* _HOW TO COMPLETE THIS TASK_
Output the entries below exactly as written, omitting pictures.

* _Before-and-after change records_
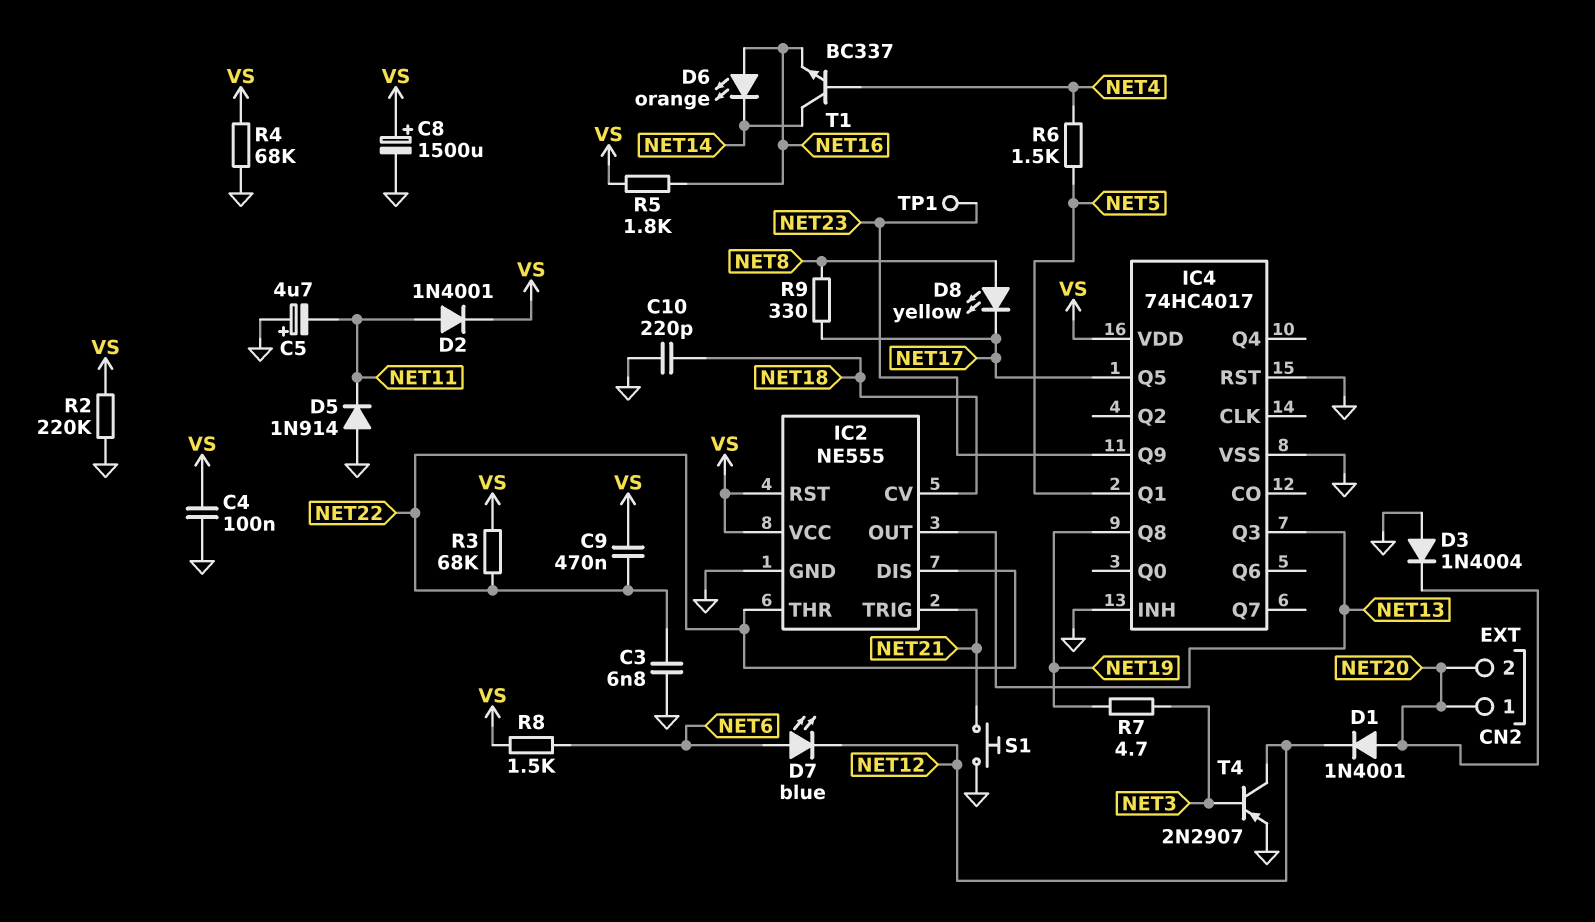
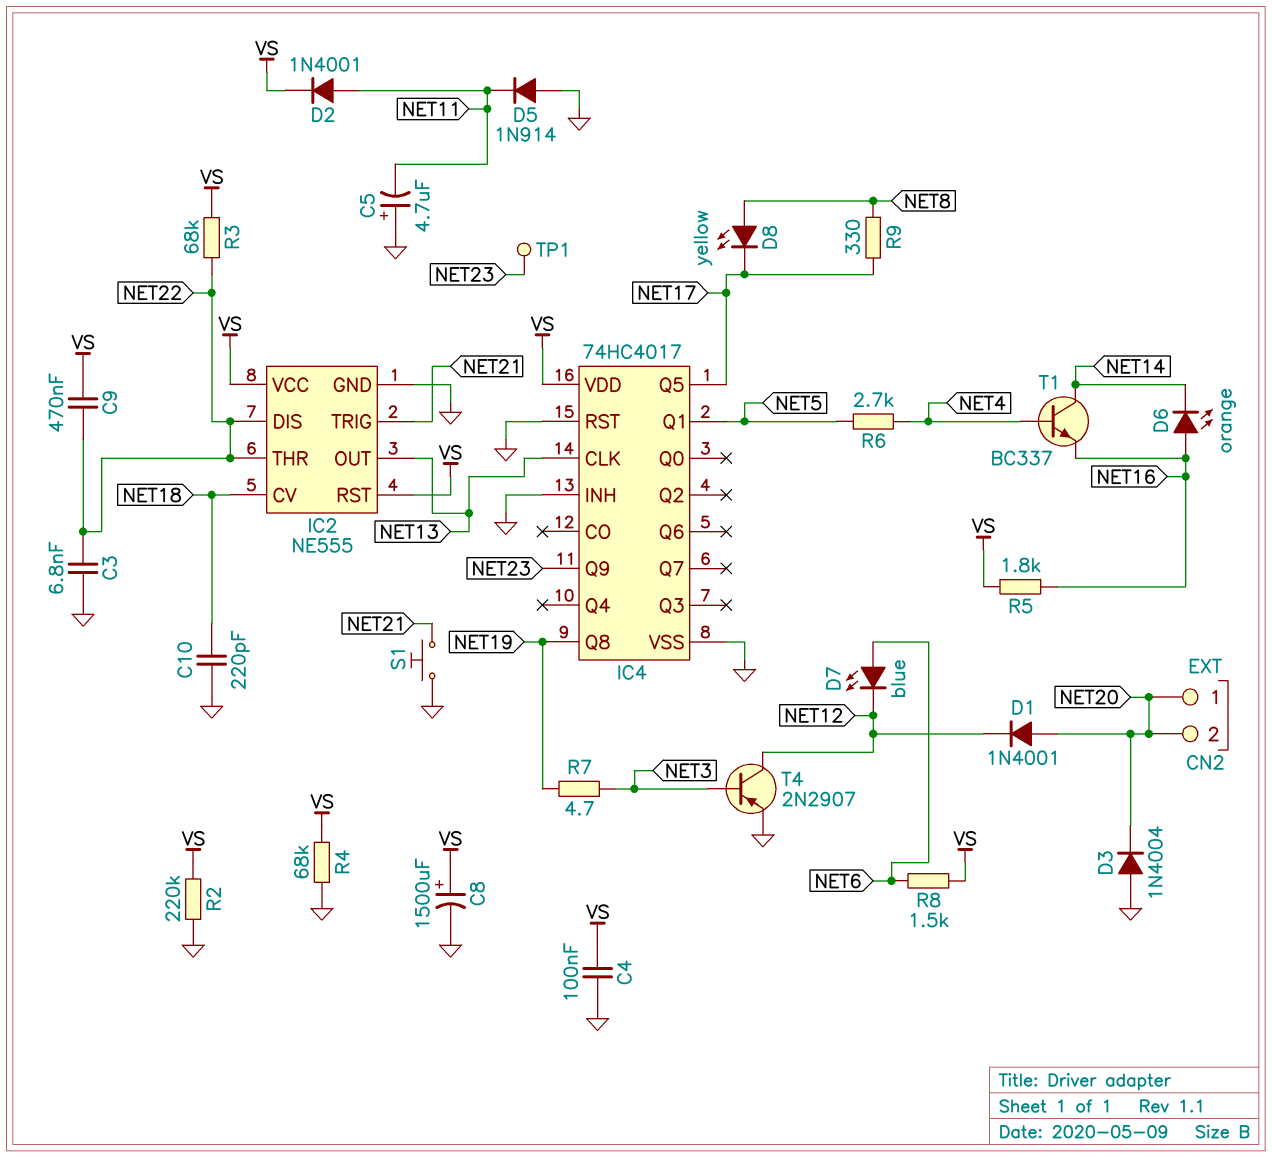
IC4 pin CLK: none -> NET13
IC4 pin Q3: NET13 -> none
R6: 1.5k (NET4, NET5) -> 2.7k (NET4, NET5)

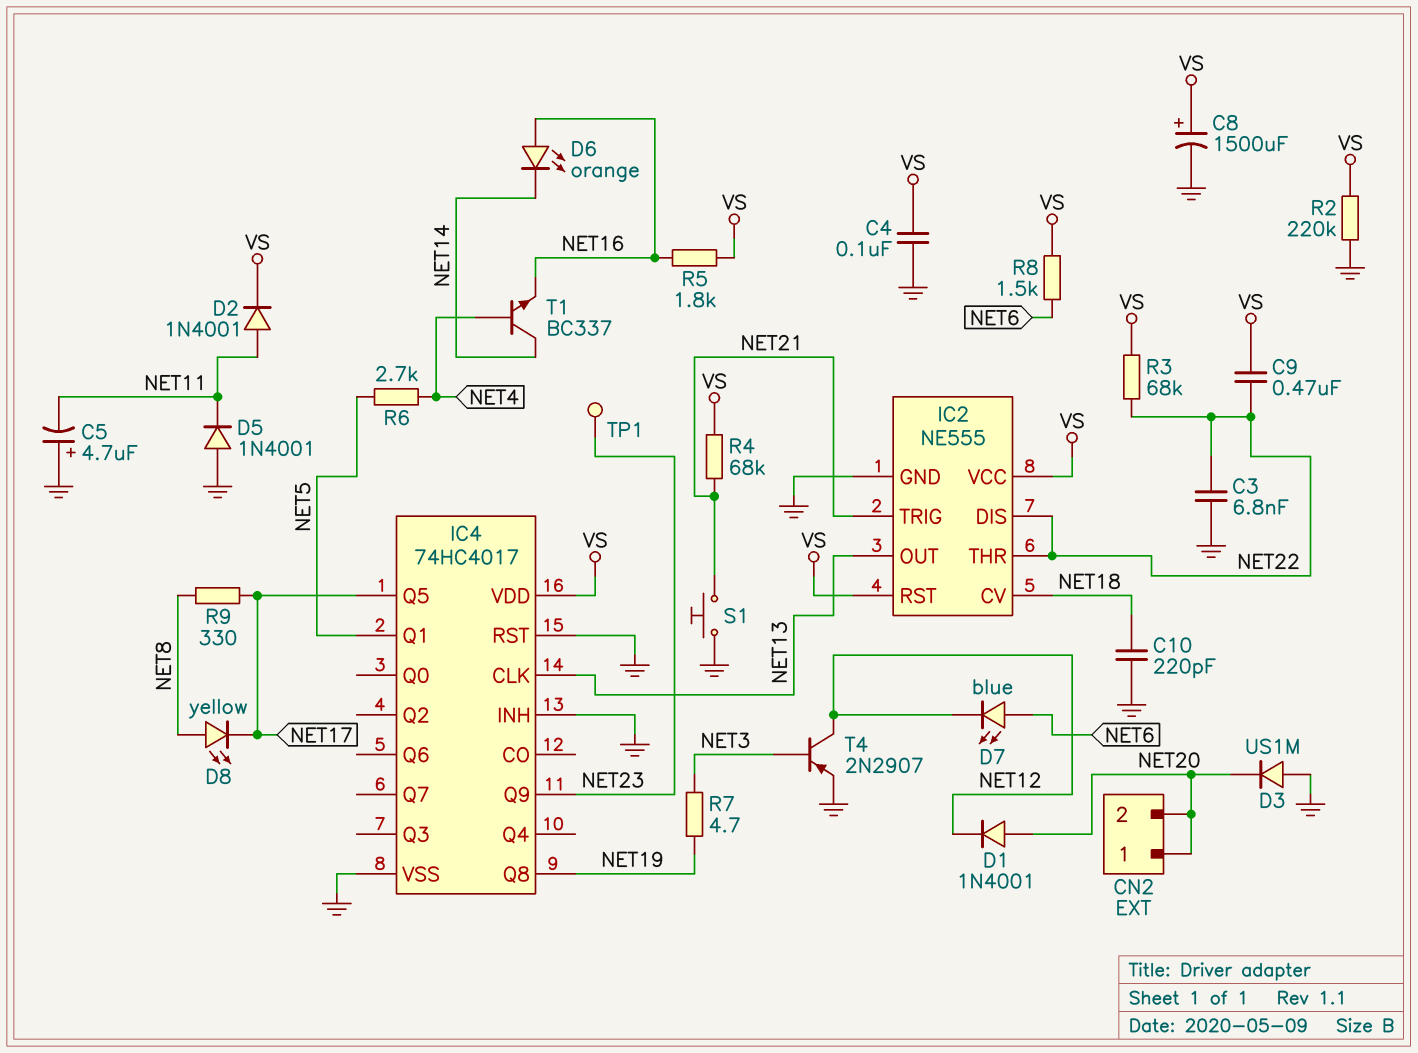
D3: diode 1N4004 (A GND, K NET20) -> diode US1M (A GND, K NET20)
D5: diode 1N914 (A GND, K NET11) -> diode 1N4001 (A GND, K NET11)
R4: 68k (GND, VS) -> 68k (NET21, VS)

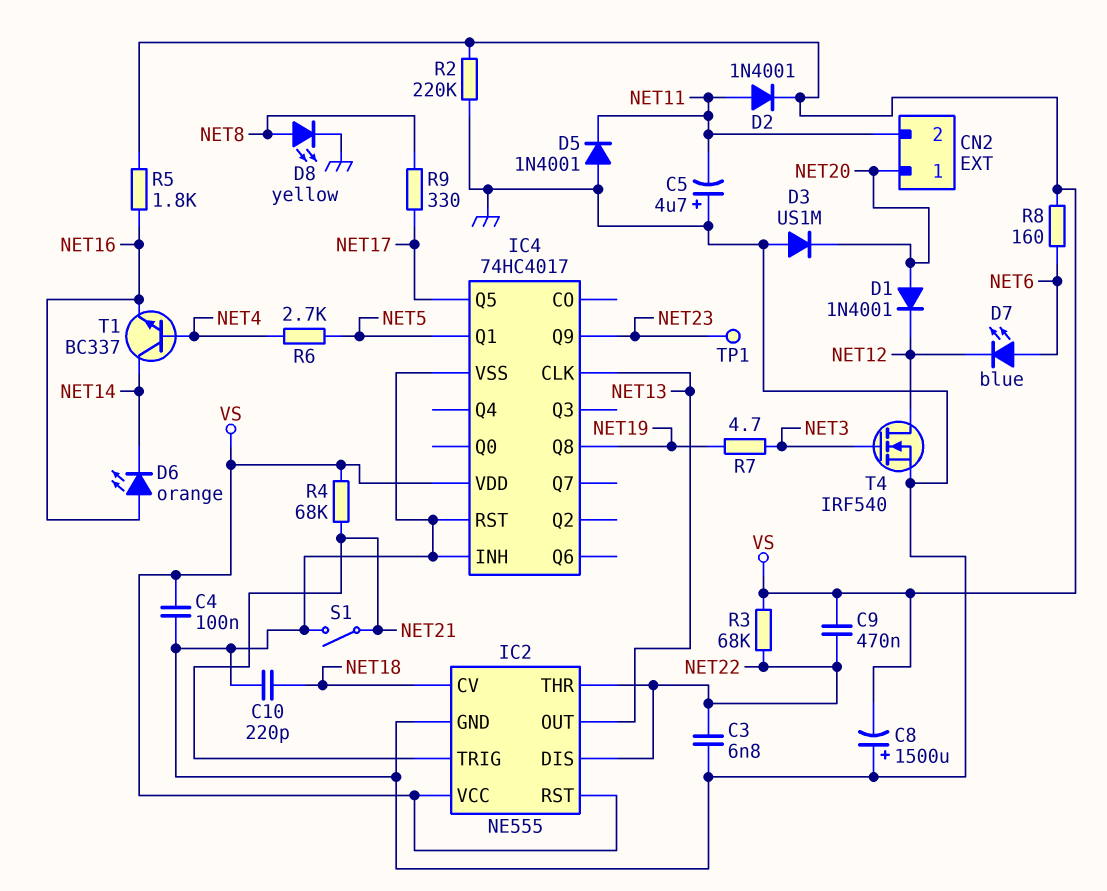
C8: 1500uF (plus VS, minus GND) -> 1500uF (plus GND, minus VS)
CN2 pin 2: NET20 -> NET11
D8: LED yellow (A NET8, K NET17) -> LED yellow (A NET8, K GND)
R8: 1.5k (NET6, VS) -> 160 (NET6, VS)
S1: button (GND, NET21) -> switch (GND, NET21)
T4: PNP 2N2907 (B NET3, C NET12, E GND) -> NMOS IRF540 (G NET3, D NET12, S GND)

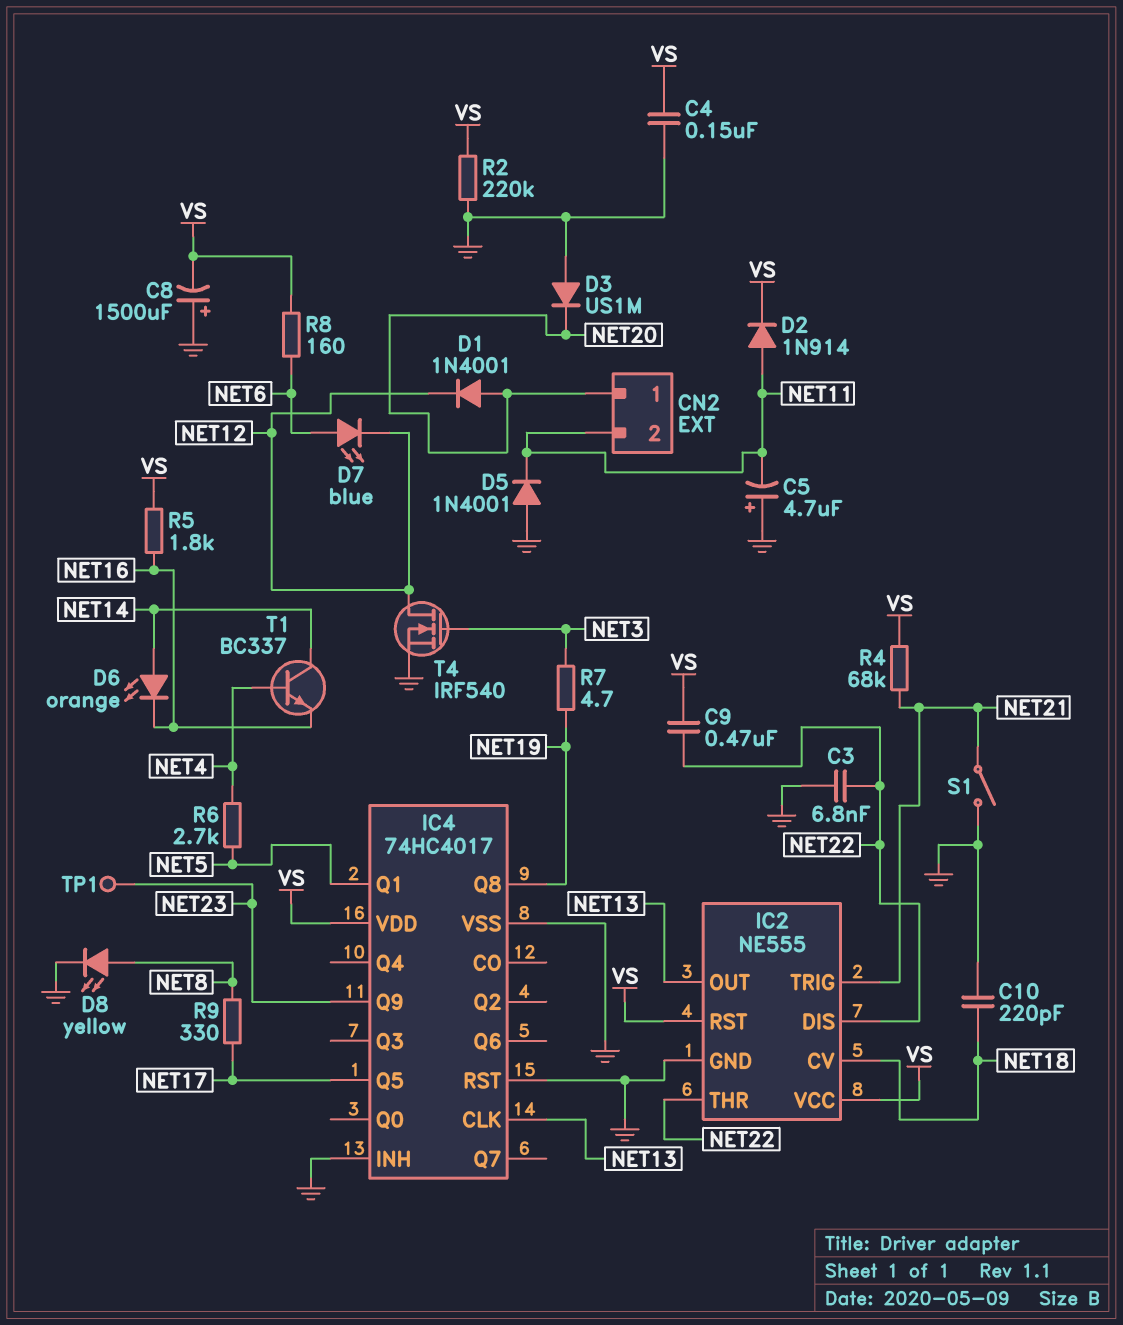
C4: 100nF (GND, VS) -> 150nF (GND, VS)
D2: diode 1N4001 (A NET11, K VS) -> diode 1N914 (A NET11, K VS)
D6: LED orange (A NET16, K NET14) -> LED orange (A NET14, K NET16)
R3: 68k (NET22, VS) -> none

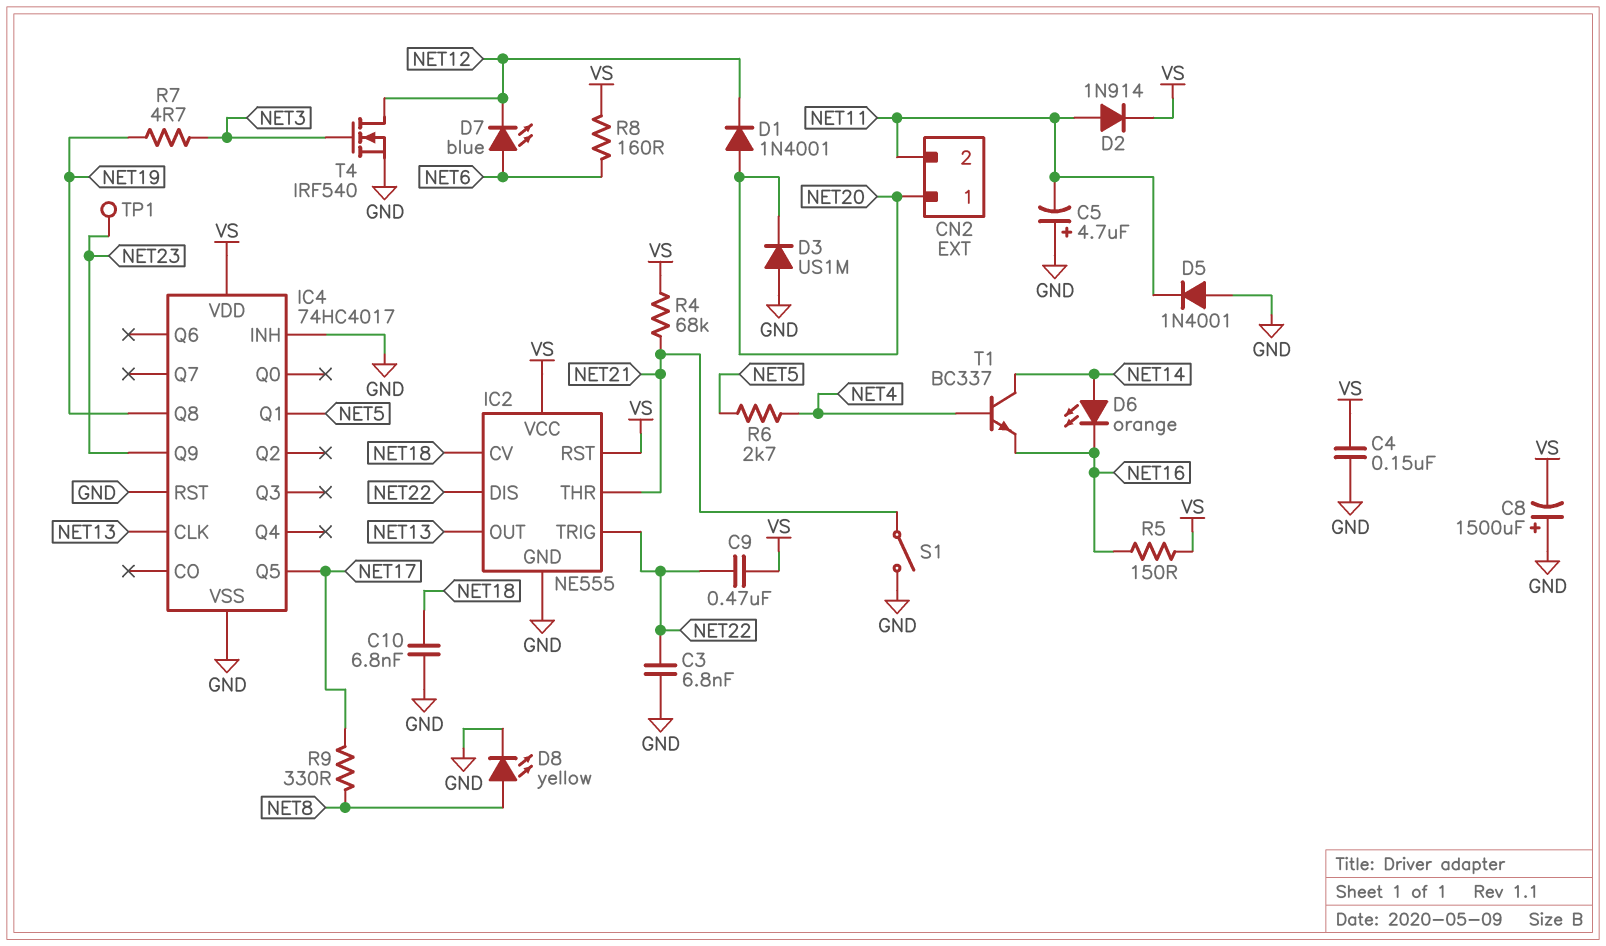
C10: 220pF (GND, NET18) -> 6.8nF (GND, NET18)
IC2 pin THR: NET22 -> NET21
IC2 pin TRIG: NET21 -> NET22
R2: 220k (GND, VS) -> none
R5: 1.8k (NET16, VS) -> 150 (NET16, VS)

* _SOLUTION FOR THIS EXERCISE_
IC4 pin CLK: none -> NET13
IC4 pin Q3: NET13 -> none
R6: 1.5k (NET4, NET5) -> 2.7k (NET4, NET5)

D3: diode 1N4004 (A GND, K NET20) -> diode US1M (A GND, K NET20)
D5: diode 1N914 (A GND, K NET11) -> diode 1N4001 (A GND, K NET11)
R4: 68k (GND, VS) -> 68k (NET21, VS)

C8: 1500uF (plus VS, minus GND) -> 1500uF (plus GND, minus VS)
CN2 pin 2: NET20 -> NET11
D8: LED yellow (A NET8, K NET17) -> LED yellow (A NET8, K GND)
R8: 1.5k (NET6, VS) -> 160 (NET6, VS)
S1: button (GND, NET21) -> switch (GND, NET21)
T4: PNP 2N2907 (B NET3, C NET12, E GND) -> NMOS IRF540 (G NET3, D NET12, S GND)

C4: 100nF (GND, VS) -> 150nF (GND, VS)
D2: diode 1N4001 (A NET11, K VS) -> diode 1N914 (A NET11, K VS)
D6: LED orange (A NET16, K NET14) -> LED orange (A NET14, K NET16)
R3: 68k (NET22, VS) -> none

C10: 220pF (GND, NET18) -> 6.8nF (GND, NET18)
IC2 pin THR: NET22 -> NET21
IC2 pin TRIG: NET21 -> NET22
R2: 220k (GND, VS) -> none
R5: 1.8k (NET16, VS) -> 150 (NET16, VS)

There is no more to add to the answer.